--- START ---
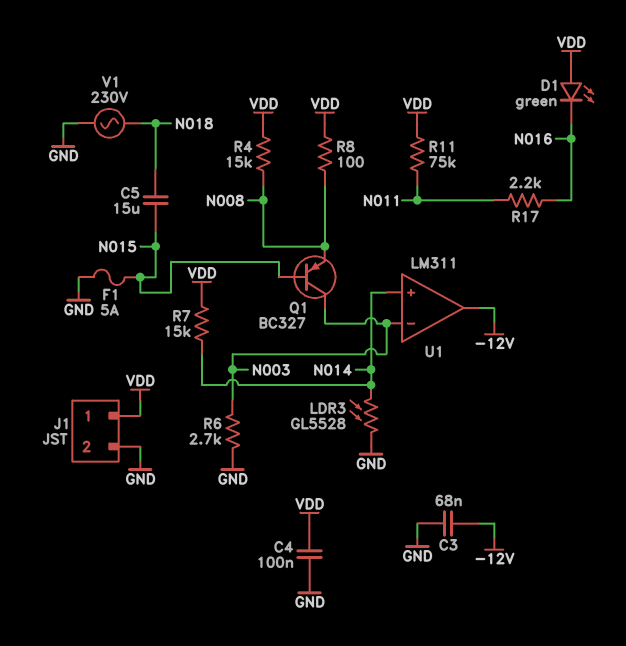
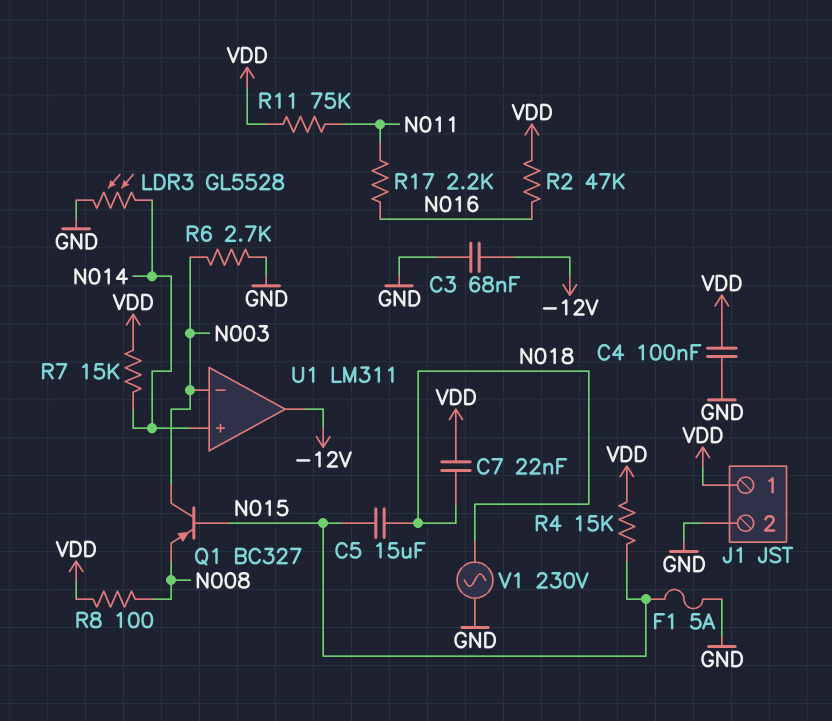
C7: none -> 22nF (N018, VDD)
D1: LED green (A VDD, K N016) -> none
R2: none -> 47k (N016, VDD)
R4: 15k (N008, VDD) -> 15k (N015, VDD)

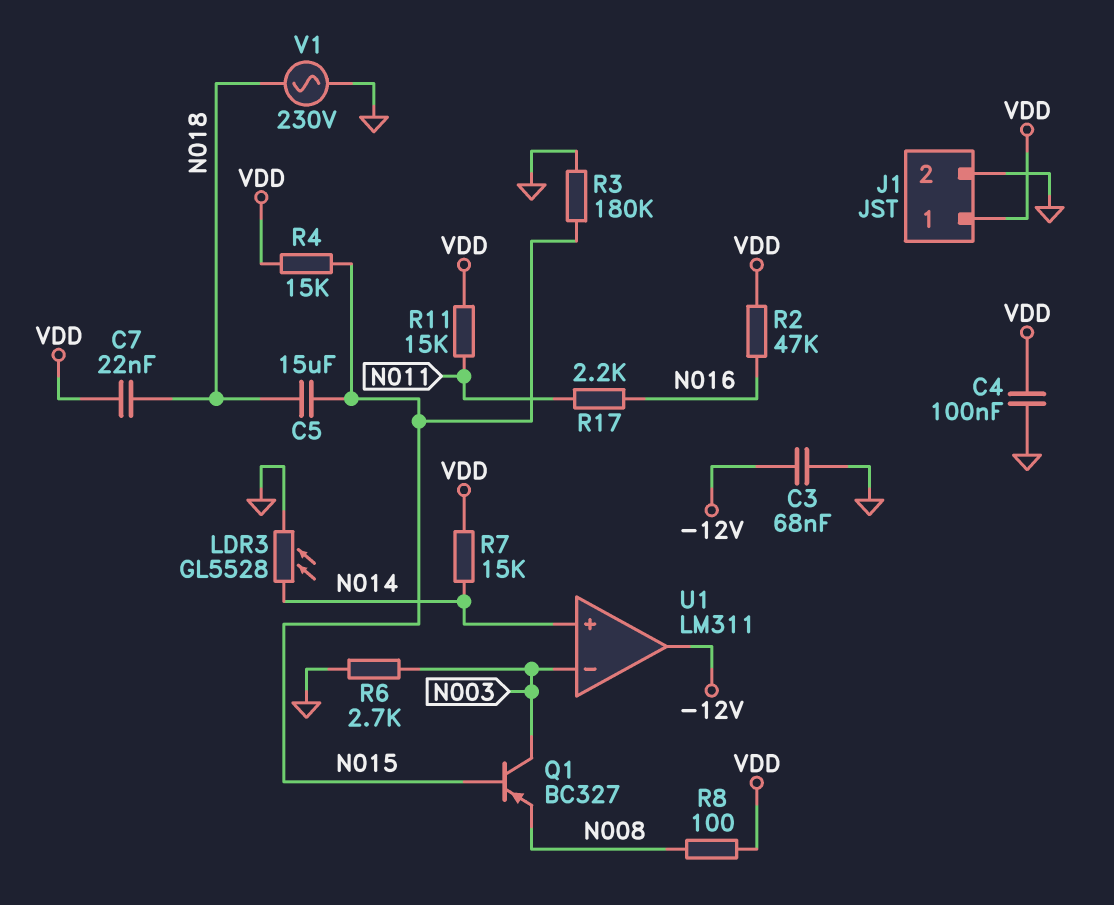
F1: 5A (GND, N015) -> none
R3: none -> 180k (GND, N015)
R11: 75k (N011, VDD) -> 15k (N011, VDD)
--- END ---
--- START ---
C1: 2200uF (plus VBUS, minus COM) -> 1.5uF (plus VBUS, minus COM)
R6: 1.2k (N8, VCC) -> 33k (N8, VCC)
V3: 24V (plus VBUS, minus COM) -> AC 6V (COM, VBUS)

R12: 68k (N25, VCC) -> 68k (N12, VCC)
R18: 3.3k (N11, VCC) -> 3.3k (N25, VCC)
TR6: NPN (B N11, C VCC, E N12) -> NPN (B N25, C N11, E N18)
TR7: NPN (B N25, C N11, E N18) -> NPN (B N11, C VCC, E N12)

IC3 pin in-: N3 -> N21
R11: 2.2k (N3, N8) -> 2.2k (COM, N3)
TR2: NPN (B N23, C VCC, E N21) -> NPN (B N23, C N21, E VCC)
--- END ---
What you should do:
Give back exactly the lines above starting at the line where "R3: none -> 180k (GND, N015)" appears and ending at the line where "R11: 75k (N011, VDD) -> 15k (N011, VDD)" appears, both included, with no other lines.

Problem solution:
R3: none -> 180k (GND, N015)
R11: 75k (N011, VDD) -> 15k (N011, VDD)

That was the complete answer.